■ **Data supplied**
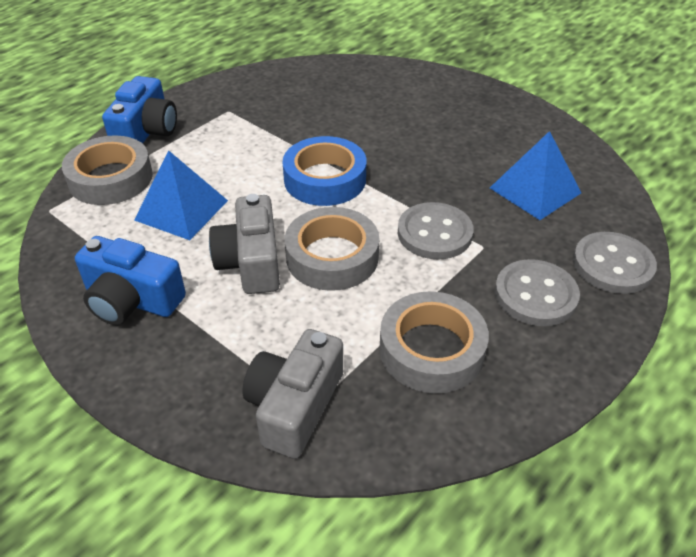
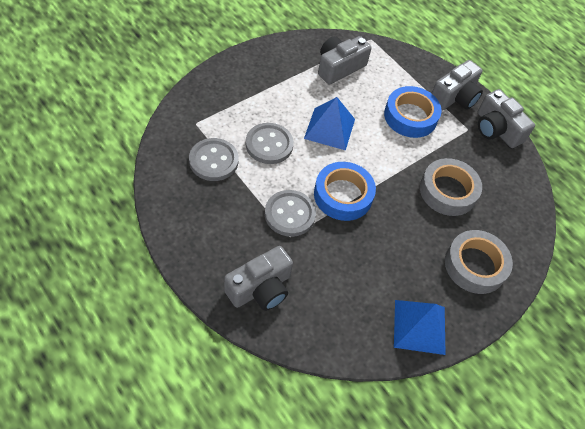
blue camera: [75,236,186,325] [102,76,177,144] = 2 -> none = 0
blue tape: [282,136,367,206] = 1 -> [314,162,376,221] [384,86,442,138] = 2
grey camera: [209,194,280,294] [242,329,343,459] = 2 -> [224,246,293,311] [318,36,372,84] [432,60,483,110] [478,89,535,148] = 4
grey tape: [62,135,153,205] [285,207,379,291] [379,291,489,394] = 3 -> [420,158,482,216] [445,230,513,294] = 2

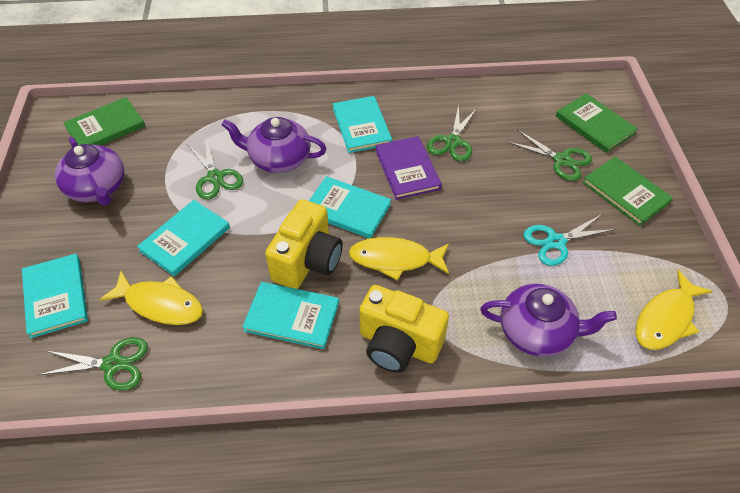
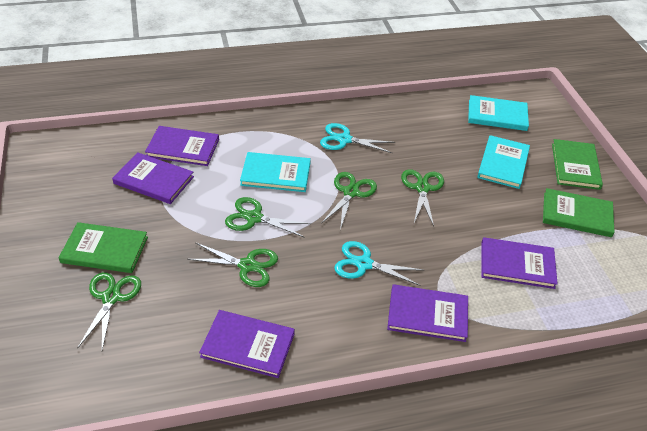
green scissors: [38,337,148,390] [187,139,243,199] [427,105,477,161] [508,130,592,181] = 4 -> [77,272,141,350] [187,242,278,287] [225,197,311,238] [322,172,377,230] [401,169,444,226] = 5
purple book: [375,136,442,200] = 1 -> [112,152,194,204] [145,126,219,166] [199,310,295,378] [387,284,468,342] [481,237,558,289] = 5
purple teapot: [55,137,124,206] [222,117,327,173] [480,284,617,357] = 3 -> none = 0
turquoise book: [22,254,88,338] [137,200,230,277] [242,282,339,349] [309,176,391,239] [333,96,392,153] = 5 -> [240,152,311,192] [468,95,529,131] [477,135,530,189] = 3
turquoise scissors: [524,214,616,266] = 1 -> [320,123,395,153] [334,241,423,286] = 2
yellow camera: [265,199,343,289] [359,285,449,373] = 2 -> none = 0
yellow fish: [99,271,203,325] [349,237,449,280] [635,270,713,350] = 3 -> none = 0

==

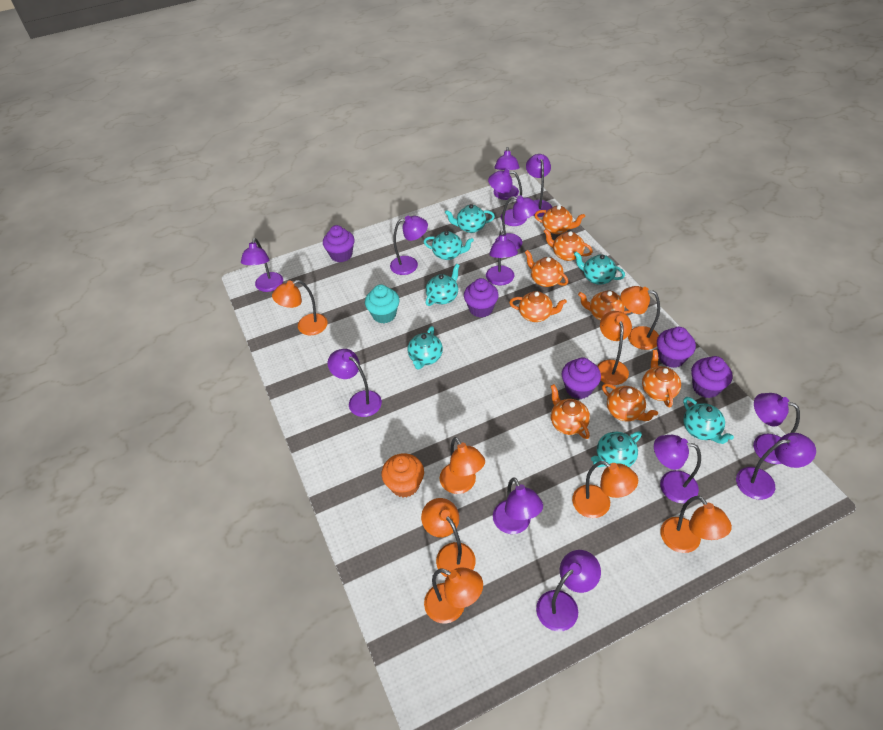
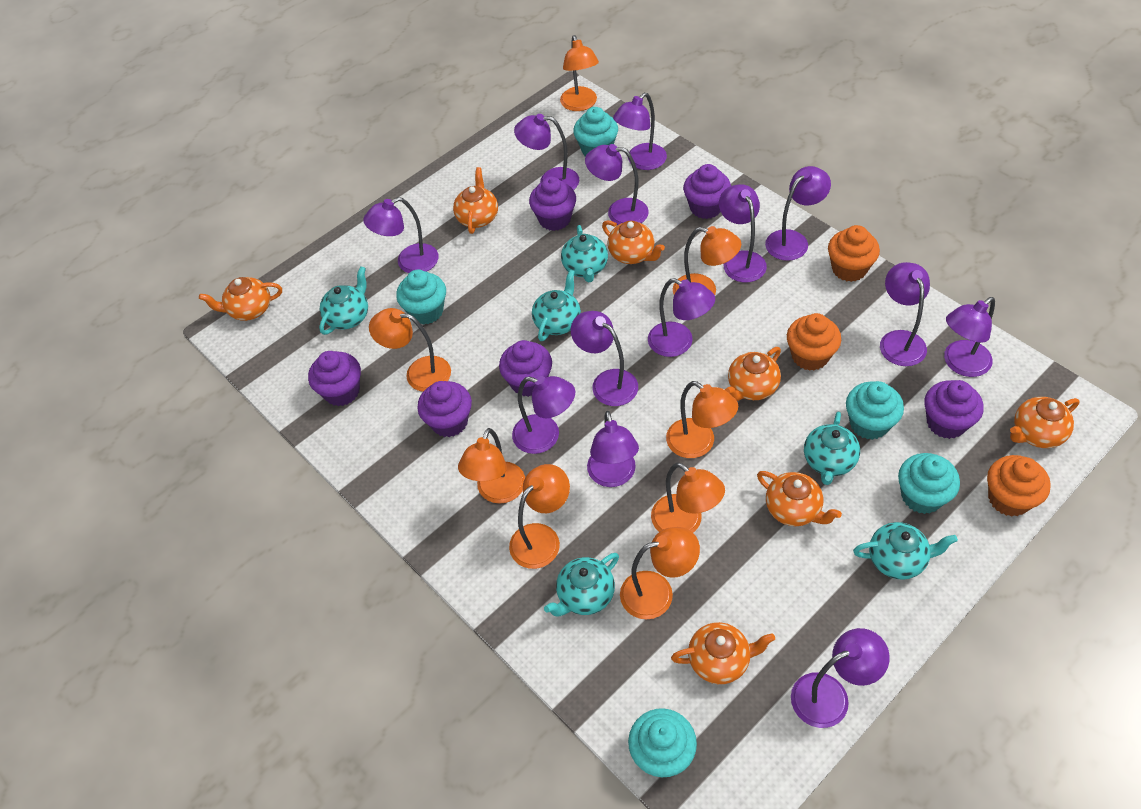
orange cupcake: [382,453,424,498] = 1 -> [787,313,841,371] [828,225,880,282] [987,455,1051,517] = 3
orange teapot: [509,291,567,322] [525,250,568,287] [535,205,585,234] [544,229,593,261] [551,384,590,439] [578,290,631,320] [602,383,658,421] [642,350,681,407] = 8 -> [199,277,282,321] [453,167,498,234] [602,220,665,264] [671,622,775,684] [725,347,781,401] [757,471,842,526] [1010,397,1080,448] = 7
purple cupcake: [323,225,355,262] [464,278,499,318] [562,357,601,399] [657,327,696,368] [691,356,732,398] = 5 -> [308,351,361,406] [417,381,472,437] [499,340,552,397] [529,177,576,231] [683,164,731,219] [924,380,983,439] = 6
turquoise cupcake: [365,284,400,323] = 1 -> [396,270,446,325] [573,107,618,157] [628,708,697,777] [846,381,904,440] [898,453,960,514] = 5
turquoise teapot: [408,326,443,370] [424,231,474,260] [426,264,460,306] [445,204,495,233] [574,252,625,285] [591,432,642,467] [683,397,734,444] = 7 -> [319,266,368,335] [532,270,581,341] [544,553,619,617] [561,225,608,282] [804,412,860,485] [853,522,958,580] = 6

* * *

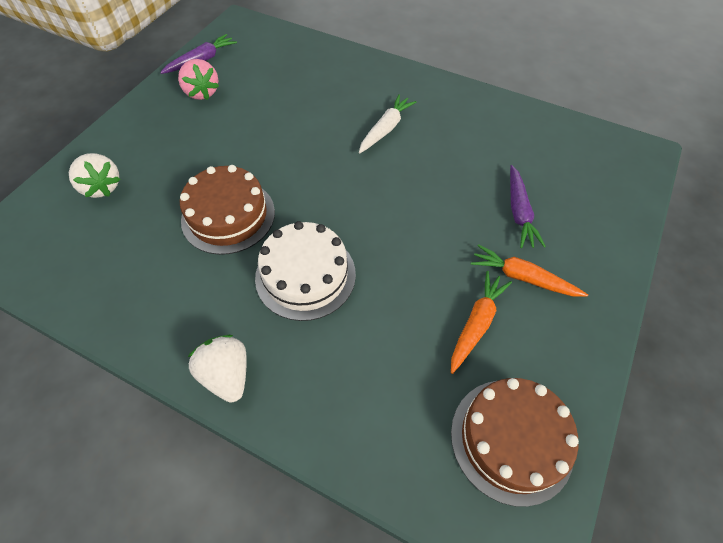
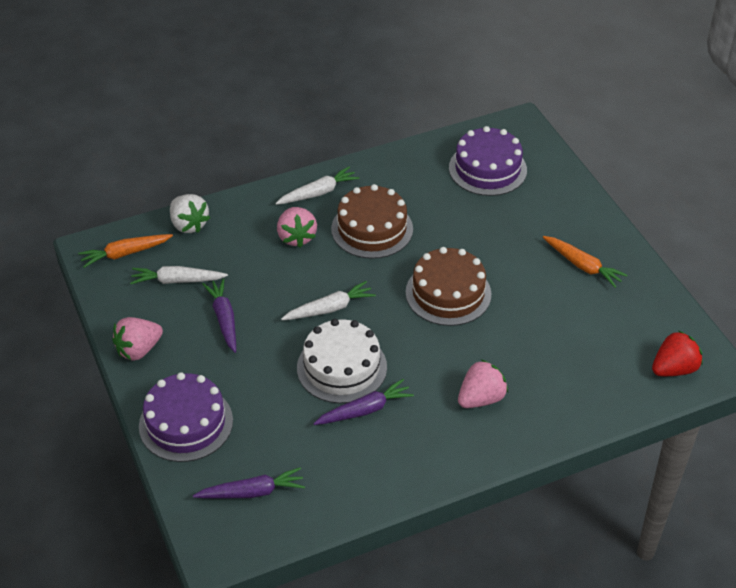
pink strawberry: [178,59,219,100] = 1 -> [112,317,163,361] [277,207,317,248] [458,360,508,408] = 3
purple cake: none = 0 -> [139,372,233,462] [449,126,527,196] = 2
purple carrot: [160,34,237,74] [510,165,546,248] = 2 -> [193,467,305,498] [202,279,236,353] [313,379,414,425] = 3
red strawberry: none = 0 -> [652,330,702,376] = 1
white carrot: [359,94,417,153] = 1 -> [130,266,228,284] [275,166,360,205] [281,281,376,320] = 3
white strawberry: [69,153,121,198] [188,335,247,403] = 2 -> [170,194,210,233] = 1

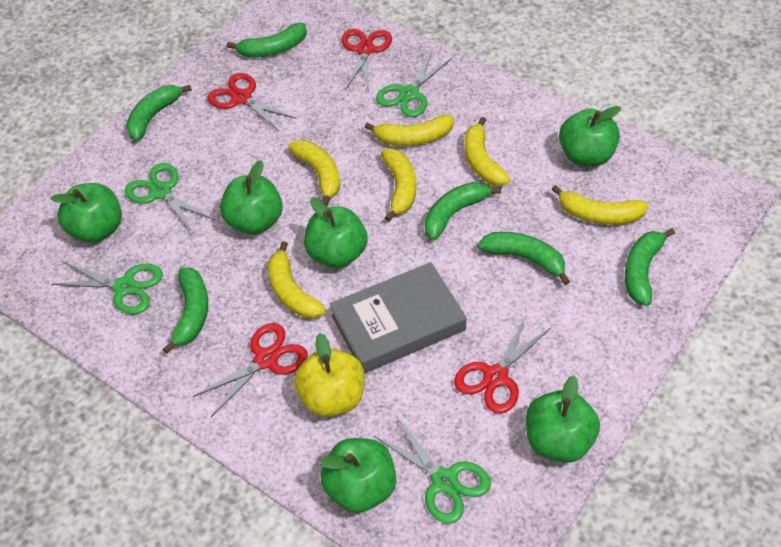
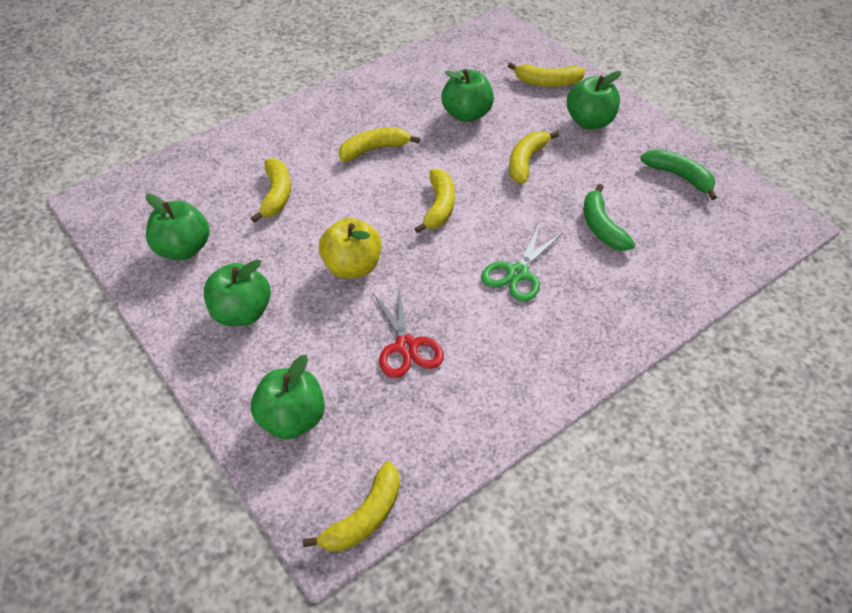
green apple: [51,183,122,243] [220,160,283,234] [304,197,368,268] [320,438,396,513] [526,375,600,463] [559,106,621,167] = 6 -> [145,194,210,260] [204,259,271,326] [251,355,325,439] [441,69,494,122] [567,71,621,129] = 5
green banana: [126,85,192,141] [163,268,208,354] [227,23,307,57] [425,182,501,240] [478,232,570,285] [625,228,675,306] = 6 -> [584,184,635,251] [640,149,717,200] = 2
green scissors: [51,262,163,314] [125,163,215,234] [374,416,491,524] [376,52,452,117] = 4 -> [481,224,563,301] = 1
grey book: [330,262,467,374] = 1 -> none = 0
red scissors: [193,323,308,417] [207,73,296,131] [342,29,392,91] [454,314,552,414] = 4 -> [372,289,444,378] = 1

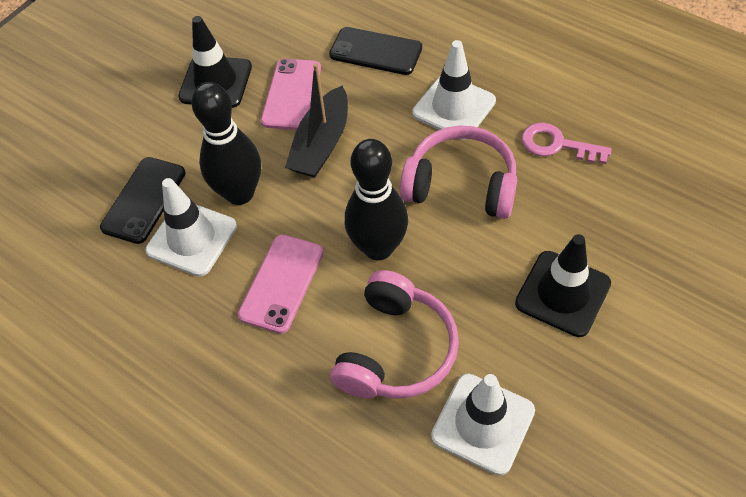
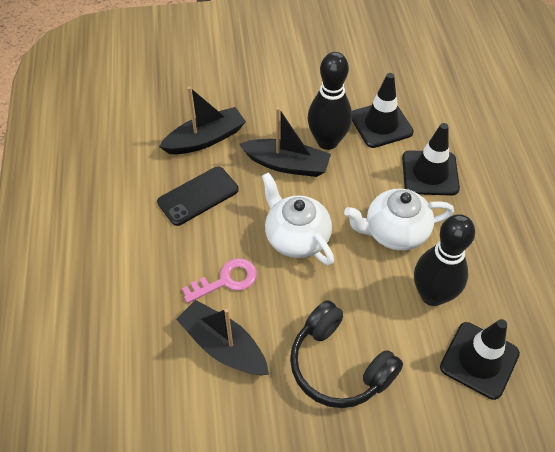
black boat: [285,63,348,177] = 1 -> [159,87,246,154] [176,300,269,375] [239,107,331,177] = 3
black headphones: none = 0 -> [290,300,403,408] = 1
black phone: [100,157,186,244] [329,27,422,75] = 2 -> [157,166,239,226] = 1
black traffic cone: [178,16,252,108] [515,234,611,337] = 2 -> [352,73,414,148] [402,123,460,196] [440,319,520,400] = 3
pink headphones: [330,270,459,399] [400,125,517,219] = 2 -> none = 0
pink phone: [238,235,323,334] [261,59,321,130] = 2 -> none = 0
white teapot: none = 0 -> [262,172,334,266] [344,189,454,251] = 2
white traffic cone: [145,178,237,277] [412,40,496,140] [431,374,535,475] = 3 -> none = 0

■ **What you need to do**
Using the data above, return the lines from the one holding "blue camera: [75,236,186,325]" through the one holding "yellow fish: [99,271,203,325]" exactly, but not the pictures.

■ **Response for this exercise**
blue camera: [75,236,186,325] [102,76,177,144] = 2 -> none = 0
blue tape: [282,136,367,206] = 1 -> [314,162,376,221] [384,86,442,138] = 2
grey camera: [209,194,280,294] [242,329,343,459] = 2 -> [224,246,293,311] [318,36,372,84] [432,60,483,110] [478,89,535,148] = 4
grey tape: [62,135,153,205] [285,207,379,291] [379,291,489,394] = 3 -> [420,158,482,216] [445,230,513,294] = 2

green scissors: [38,337,148,390] [187,139,243,199] [427,105,477,161] [508,130,592,181] = 4 -> [77,272,141,350] [187,242,278,287] [225,197,311,238] [322,172,377,230] [401,169,444,226] = 5
purple book: [375,136,442,200] = 1 -> [112,152,194,204] [145,126,219,166] [199,310,295,378] [387,284,468,342] [481,237,558,289] = 5
purple teapot: [55,137,124,206] [222,117,327,173] [480,284,617,357] = 3 -> none = 0
turquoise book: [22,254,88,338] [137,200,230,277] [242,282,339,349] [309,176,391,239] [333,96,392,153] = 5 -> [240,152,311,192] [468,95,529,131] [477,135,530,189] = 3
turquoise scissors: [524,214,616,266] = 1 -> [320,123,395,153] [334,241,423,286] = 2
yellow camera: [265,199,343,289] [359,285,449,373] = 2 -> none = 0
yellow fish: [99,271,203,325] [349,237,449,280] [635,270,713,350] = 3 -> none = 0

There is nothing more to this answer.